=== Dataset content ===

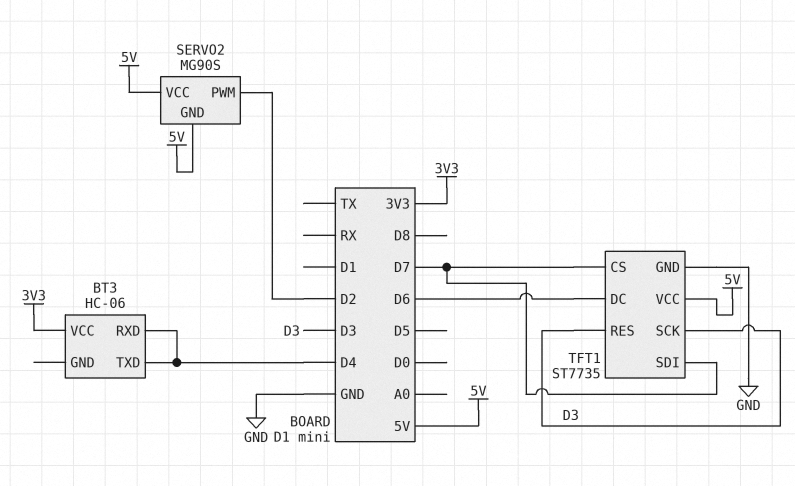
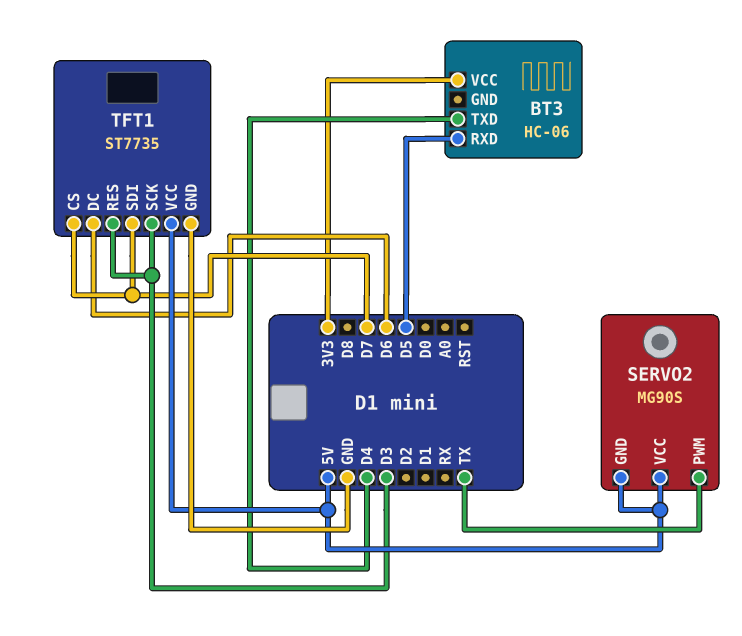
BT3 pin RXD: D4 -> D5
SERVO2 pin PWM: D2 -> TX

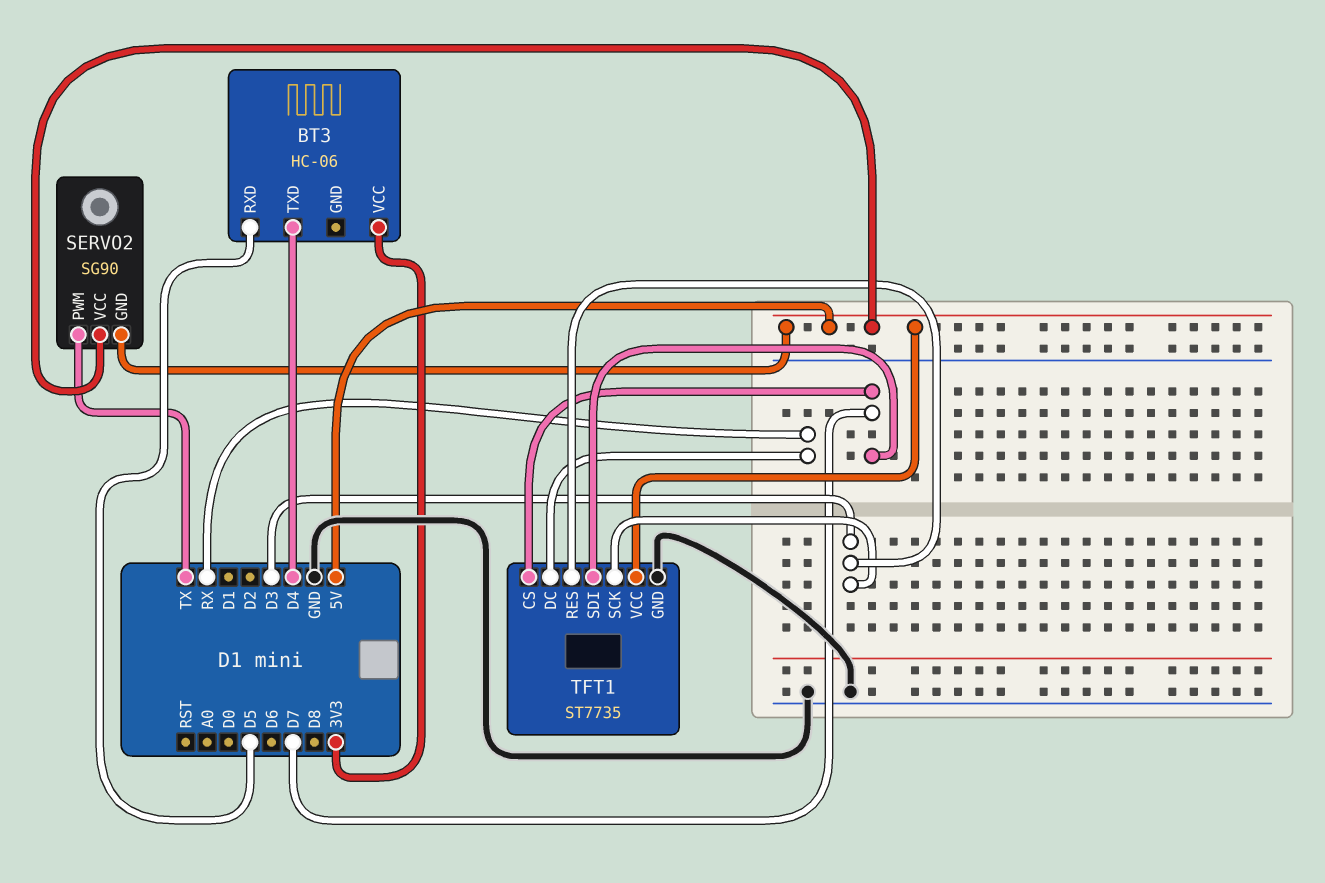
SERVO2: MG90S -> SG90
TFT1 pin DC: D6 -> RX

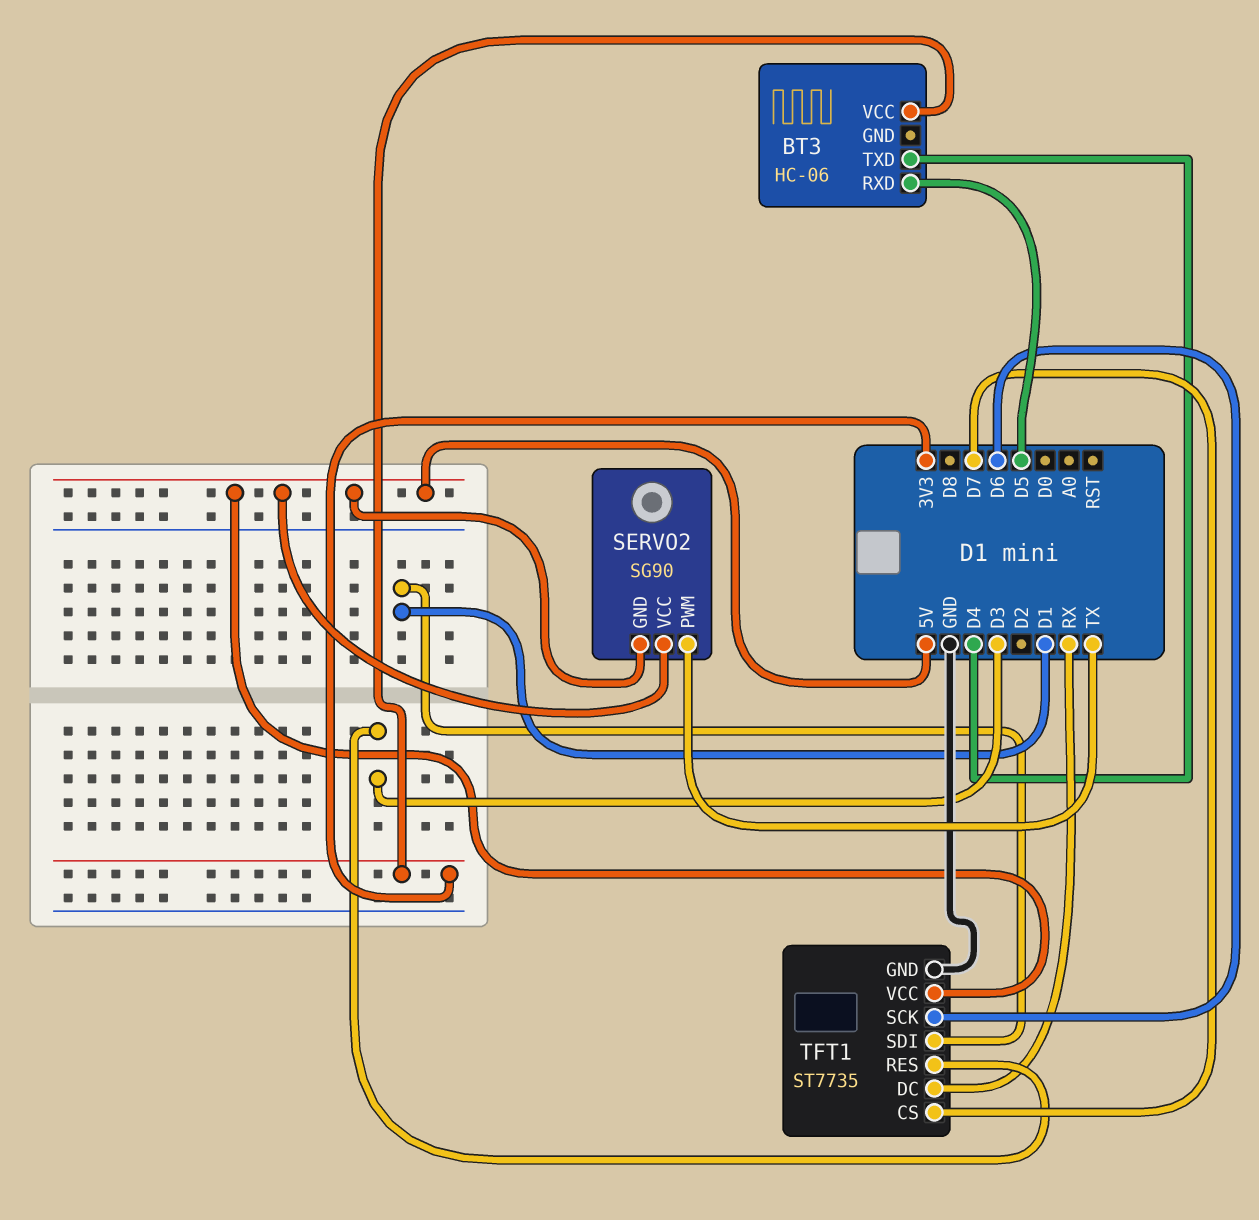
TFT1 pin SCK: D3 -> D6
TFT1 pin SDI: D7 -> D1

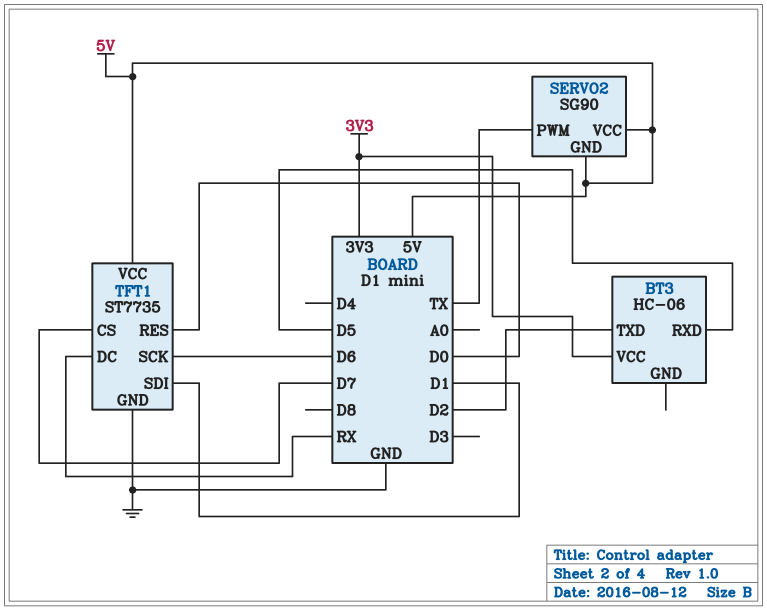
BT3 pin TXD: D4 -> D2
TFT1 pin RES: D3 -> D0

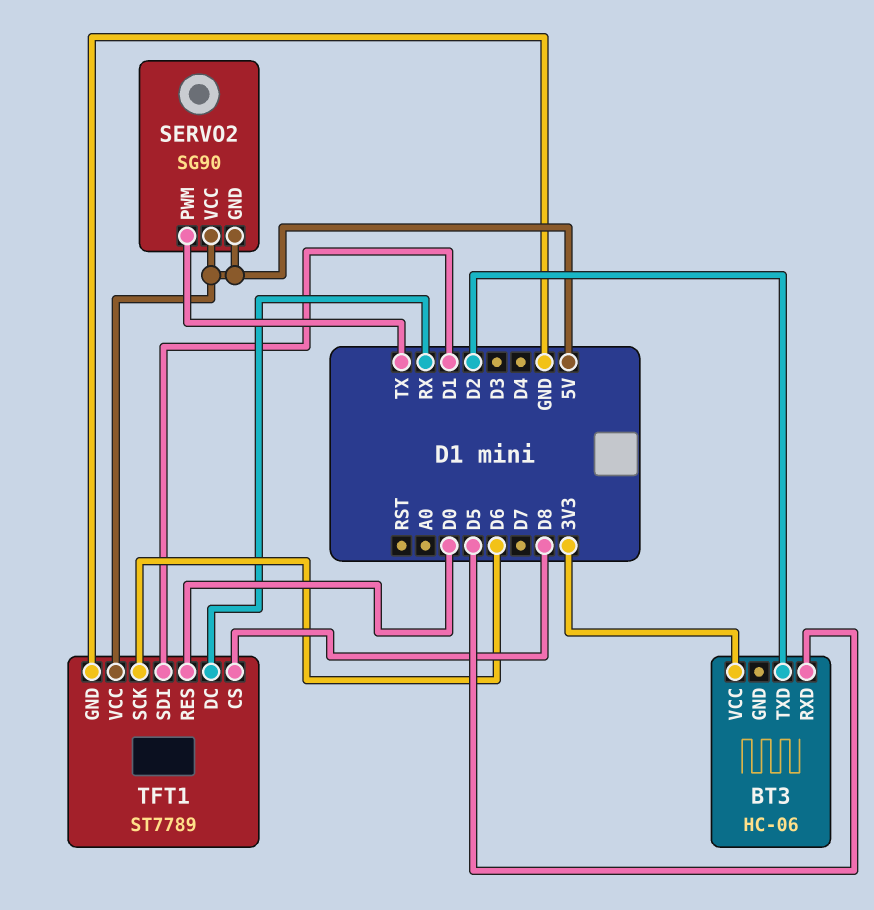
TFT1: ST7735 -> ST7789
TFT1 pin CS: D7 -> D8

===

_Your objective_
Only the lines from the line with "TFT1 pin SCK: D3 -> D6" through the end of the entries above, copied exactly and with both ends included, belong in the response; the pictures do not.

_Task answer_
TFT1 pin SCK: D3 -> D6
TFT1 pin SDI: D7 -> D1

BT3 pin TXD: D4 -> D2
TFT1 pin RES: D3 -> D0

TFT1: ST7735 -> ST7789
TFT1 pin CS: D7 -> D8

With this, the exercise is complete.